What you have to do
Leave out the pictures and copy the remaining records exactly.

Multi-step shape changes
========================================================================

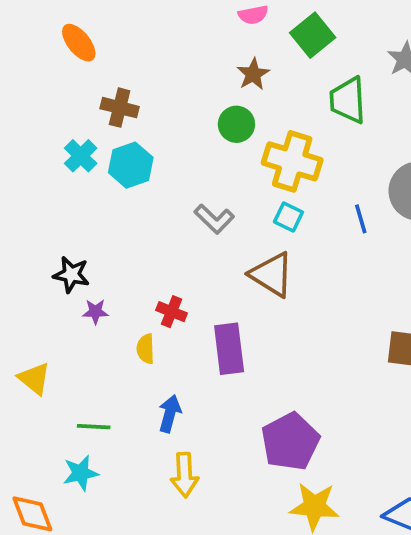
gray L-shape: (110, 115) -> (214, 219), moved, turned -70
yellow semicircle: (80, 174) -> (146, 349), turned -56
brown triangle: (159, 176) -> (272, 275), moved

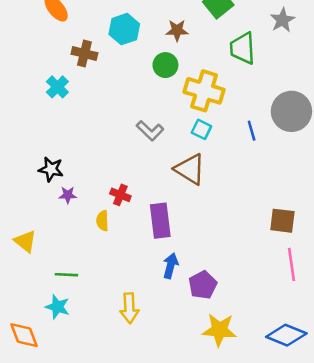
brown star: (253, 74) -> (177, 30), turned 30
cyan hexagon: (131, 165) -> (124, 29), moved
blue arrow: (170, 414) -> (171, 266), moved
purple pentagon: (290, 442) -> (203, 285), size x0.7
cyan star: (81, 473) -> (57, 307), turned 30

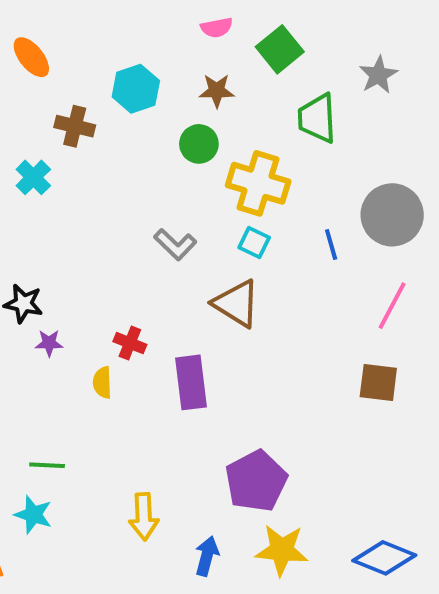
pink line: (291, 264) -> (392, 306), moved, turned 36
blue arrow: (171, 266) -> (207, 556), moved
purple pentagon: (203, 285) -> (256, 481), size x1.4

========================================================================

Response for this exercise
gray L-shape: (110, 115) -> (214, 219), moved, turned -70
yellow semicircle: (80, 174) -> (146, 349), turned -56
brown triangle: (159, 176) -> (272, 275), moved

brown star: (253, 74) -> (177, 30), turned 30
cyan hexagon: (131, 165) -> (124, 29), moved
blue arrow: (170, 414) -> (171, 266), moved
purple pentagon: (290, 442) -> (203, 285), size x0.7
cyan star: (81, 473) -> (57, 307), turned 30

pink line: (291, 264) -> (392, 306), moved, turned 36
blue arrow: (171, 266) -> (207, 556), moved
purple pentagon: (203, 285) -> (256, 481), size x1.4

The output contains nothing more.